Repeat the data in full. Drop every picture.
____
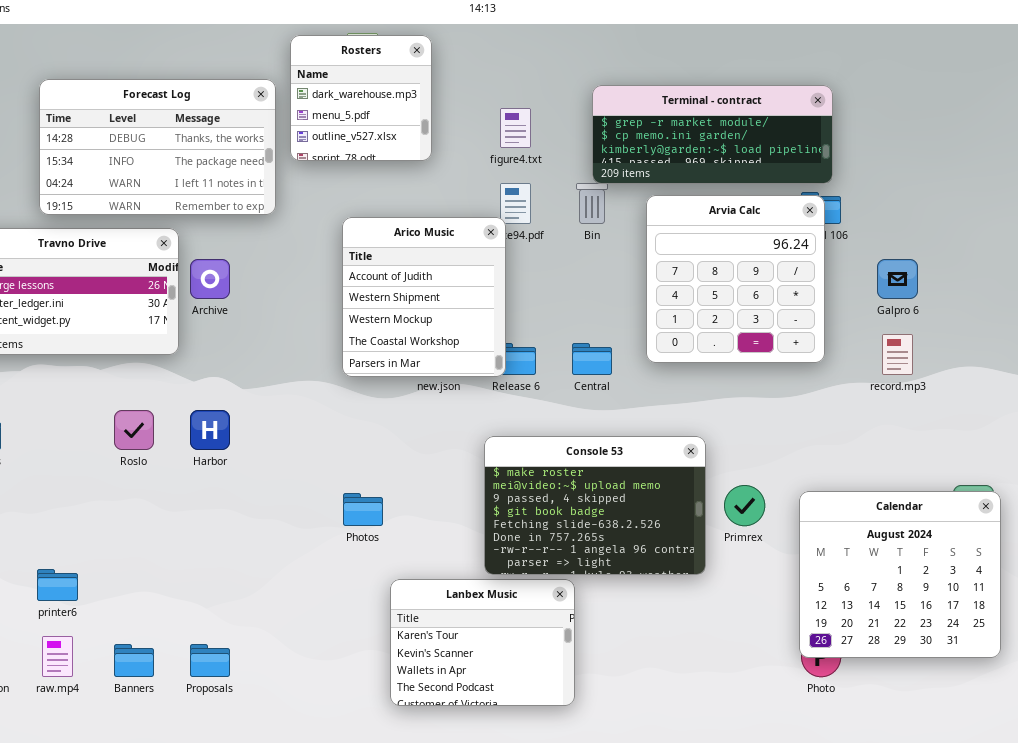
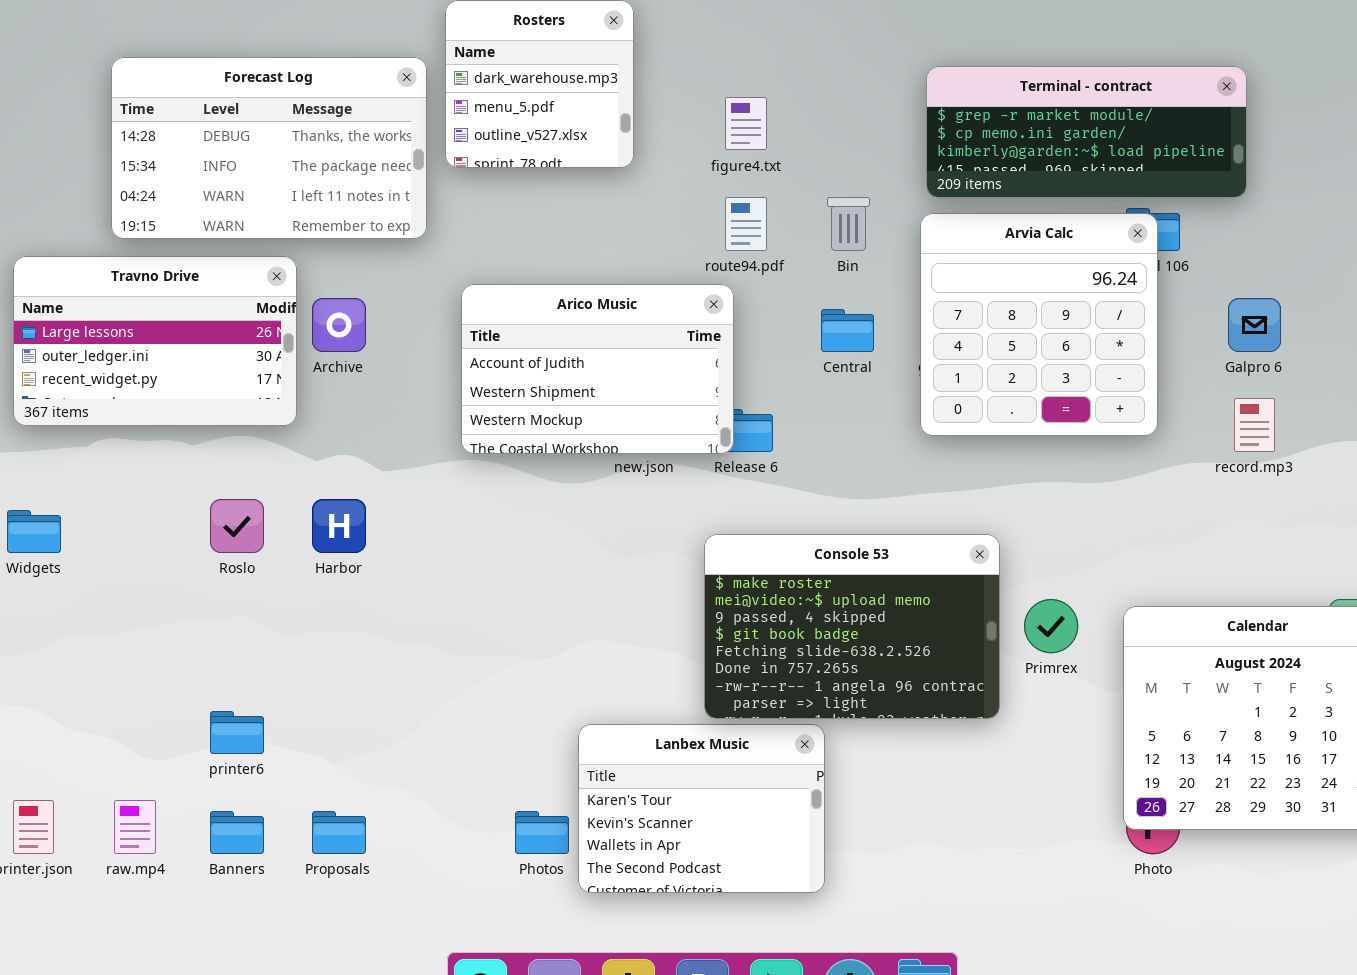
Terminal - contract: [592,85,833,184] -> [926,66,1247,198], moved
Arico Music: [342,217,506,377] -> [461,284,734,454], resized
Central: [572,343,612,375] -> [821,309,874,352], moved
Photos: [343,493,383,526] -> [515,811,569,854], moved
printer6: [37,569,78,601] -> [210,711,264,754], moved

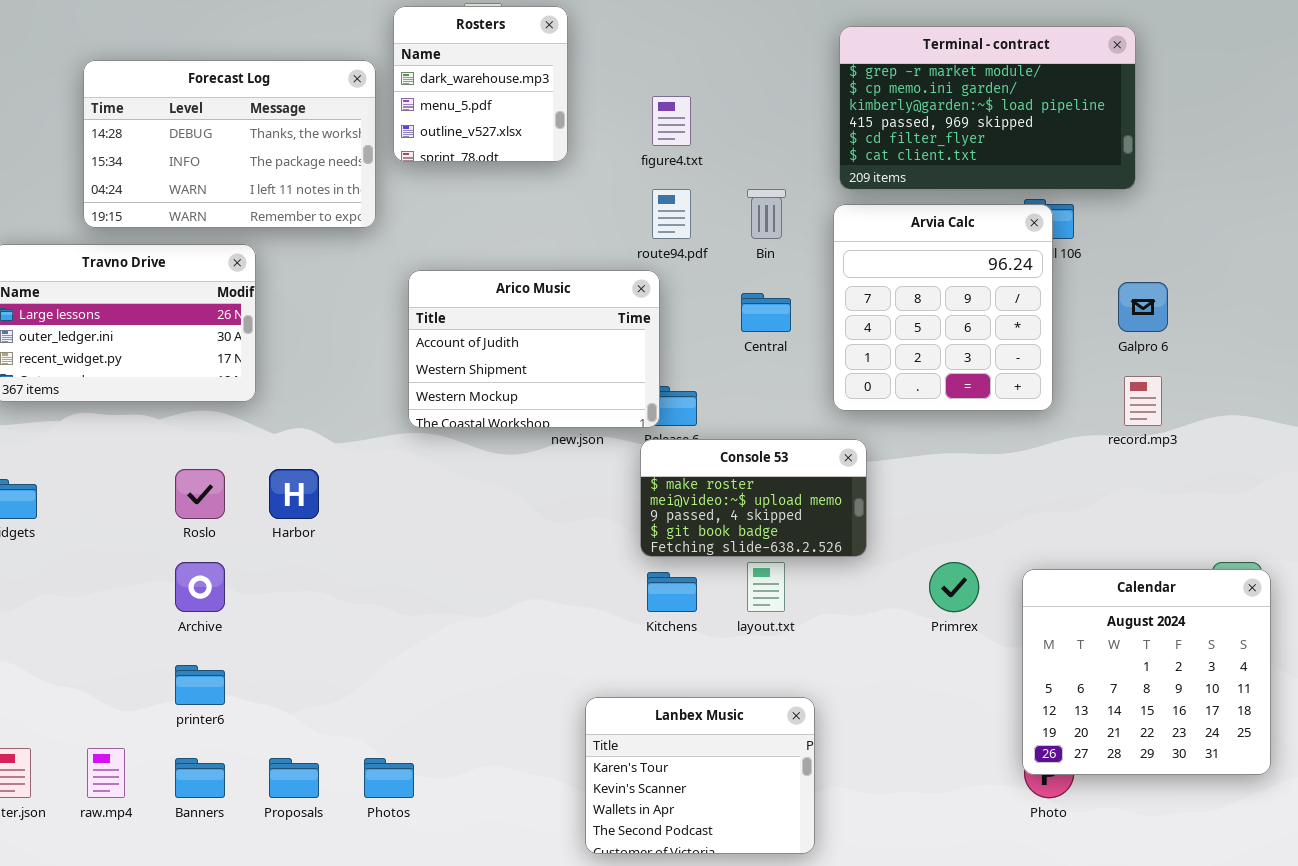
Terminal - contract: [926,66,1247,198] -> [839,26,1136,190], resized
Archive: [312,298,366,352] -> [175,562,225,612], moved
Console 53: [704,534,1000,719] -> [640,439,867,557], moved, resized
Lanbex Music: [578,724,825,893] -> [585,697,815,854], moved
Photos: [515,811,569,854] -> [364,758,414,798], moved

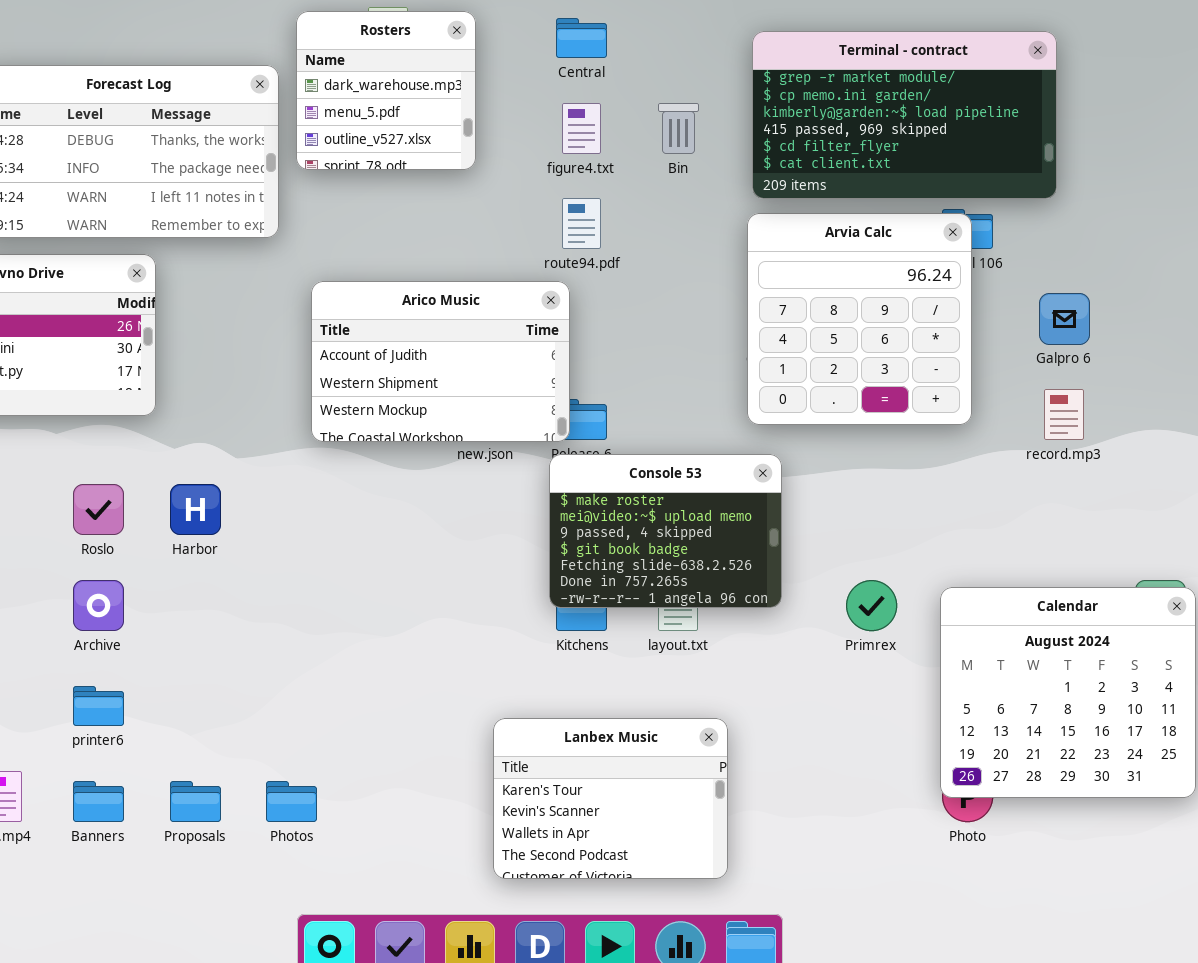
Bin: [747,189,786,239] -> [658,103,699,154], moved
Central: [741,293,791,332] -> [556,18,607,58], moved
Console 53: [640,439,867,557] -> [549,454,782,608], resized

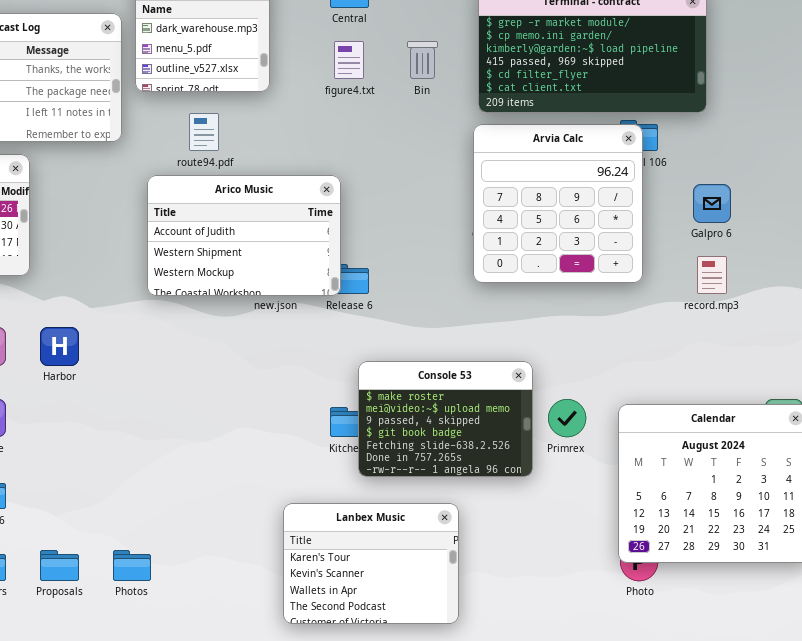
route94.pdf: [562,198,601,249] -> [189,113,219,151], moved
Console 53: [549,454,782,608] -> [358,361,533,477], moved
____
• **Task answer**
Terminal - contract: [592,85,833,184] -> [926,66,1247,198], moved
Arico Music: [342,217,506,377] -> [461,284,734,454], resized
Central: [572,343,612,375] -> [821,309,874,352], moved
Photos: [343,493,383,526] -> [515,811,569,854], moved
printer6: [37,569,78,601] -> [210,711,264,754], moved

Terminal - contract: [926,66,1247,198] -> [839,26,1136,190], resized
Archive: [312,298,366,352] -> [175,562,225,612], moved
Console 53: [704,534,1000,719] -> [640,439,867,557], moved, resized
Lanbex Music: [578,724,825,893] -> [585,697,815,854], moved
Photos: [515,811,569,854] -> [364,758,414,798], moved

Bin: [747,189,786,239] -> [658,103,699,154], moved
Central: [741,293,791,332] -> [556,18,607,58], moved
Console 53: [640,439,867,557] -> [549,454,782,608], resized

route94.pdf: [562,198,601,249] -> [189,113,219,151], moved
Console 53: [549,454,782,608] -> [358,361,533,477], moved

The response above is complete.